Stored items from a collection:
*** Block opens ***
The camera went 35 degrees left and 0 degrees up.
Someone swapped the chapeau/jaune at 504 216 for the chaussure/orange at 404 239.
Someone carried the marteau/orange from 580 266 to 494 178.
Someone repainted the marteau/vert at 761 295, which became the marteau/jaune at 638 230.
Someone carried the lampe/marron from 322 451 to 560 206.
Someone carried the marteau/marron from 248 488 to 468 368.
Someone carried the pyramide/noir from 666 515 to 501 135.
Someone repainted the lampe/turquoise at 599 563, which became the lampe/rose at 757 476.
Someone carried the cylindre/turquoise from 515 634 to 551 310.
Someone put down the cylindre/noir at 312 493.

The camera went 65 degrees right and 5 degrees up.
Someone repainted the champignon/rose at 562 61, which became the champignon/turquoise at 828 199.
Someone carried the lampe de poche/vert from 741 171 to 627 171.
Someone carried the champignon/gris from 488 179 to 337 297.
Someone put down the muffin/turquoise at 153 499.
*** Block closes ***
*** Block opens ***
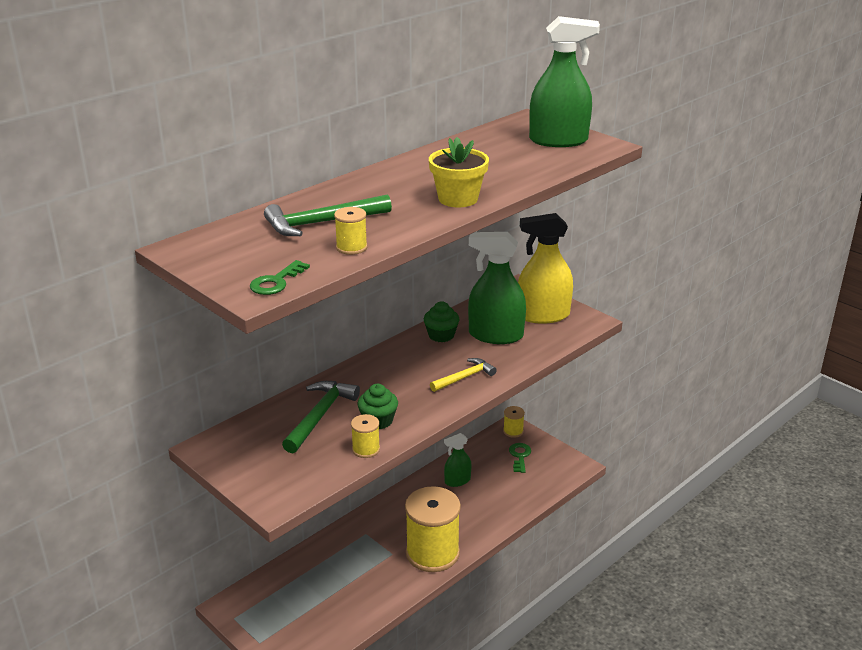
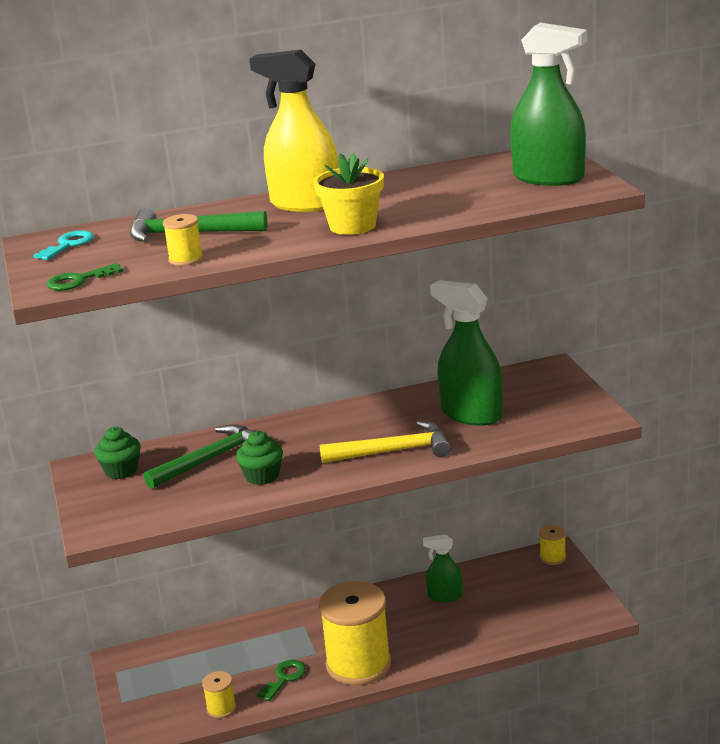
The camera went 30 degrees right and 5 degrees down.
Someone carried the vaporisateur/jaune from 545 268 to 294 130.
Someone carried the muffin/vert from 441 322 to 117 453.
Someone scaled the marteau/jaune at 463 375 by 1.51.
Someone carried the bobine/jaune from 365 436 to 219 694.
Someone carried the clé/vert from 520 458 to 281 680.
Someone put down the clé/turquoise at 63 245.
*** Block closes ***
PROBLEM DETAILS: From the records above, transcribe exactly the run of lines that opens with the line holding "Someone carried the marteau/orange" and closes with the line holding "Someone carried the cylindre/turquoise", both included.

RESPONSE BELOW:
Someone carried the marteau/orange from 580 266 to 494 178.
Someone repainted the marteau/vert at 761 295, which became the marteau/jaune at 638 230.
Someone carried the lampe/marron from 322 451 to 560 206.
Someone carried the marteau/marron from 248 488 to 468 368.
Someone carried the pyramide/noir from 666 515 to 501 135.
Someone repainted the lampe/turquoise at 599 563, which became the lampe/rose at 757 476.
Someone carried the cylindre/turquoise from 515 634 to 551 310.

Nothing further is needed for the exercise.